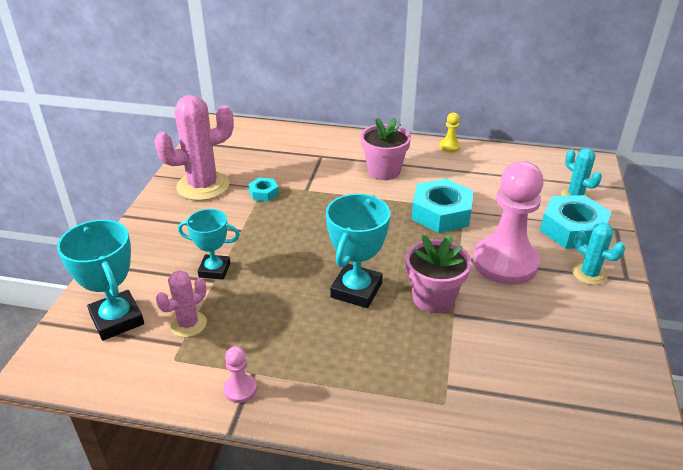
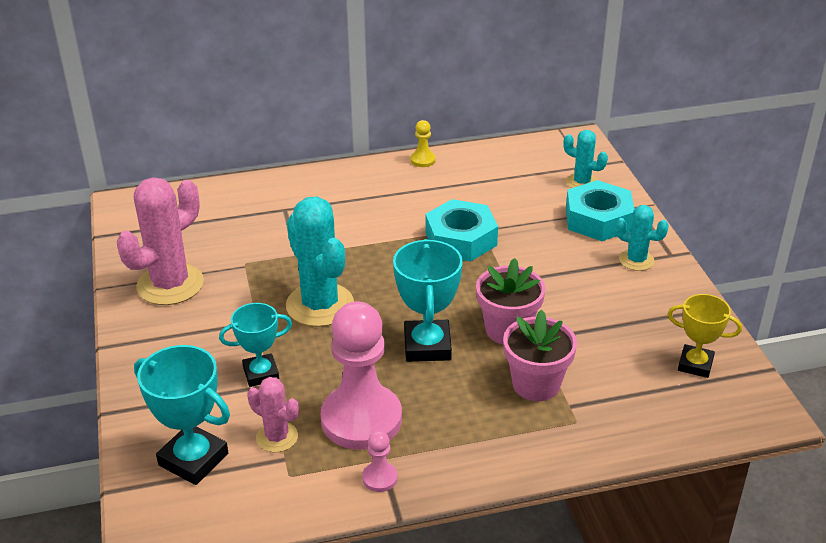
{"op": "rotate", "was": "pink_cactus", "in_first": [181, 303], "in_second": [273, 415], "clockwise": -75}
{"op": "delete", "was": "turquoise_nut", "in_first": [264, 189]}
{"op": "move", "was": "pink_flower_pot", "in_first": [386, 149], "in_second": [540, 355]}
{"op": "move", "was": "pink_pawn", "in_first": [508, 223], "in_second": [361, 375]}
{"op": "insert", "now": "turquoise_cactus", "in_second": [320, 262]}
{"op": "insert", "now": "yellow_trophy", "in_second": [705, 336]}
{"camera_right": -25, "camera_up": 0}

### [Exercise]
Show all lines from the data above in which the word "move" appears.

### [Reply]
{"op": "move", "was": "pink_flower_pot", "in_first": [386, 149], "in_second": [540, 355]}
{"op": "move", "was": "pink_pawn", "in_first": [508, 223], "in_second": [361, 375]}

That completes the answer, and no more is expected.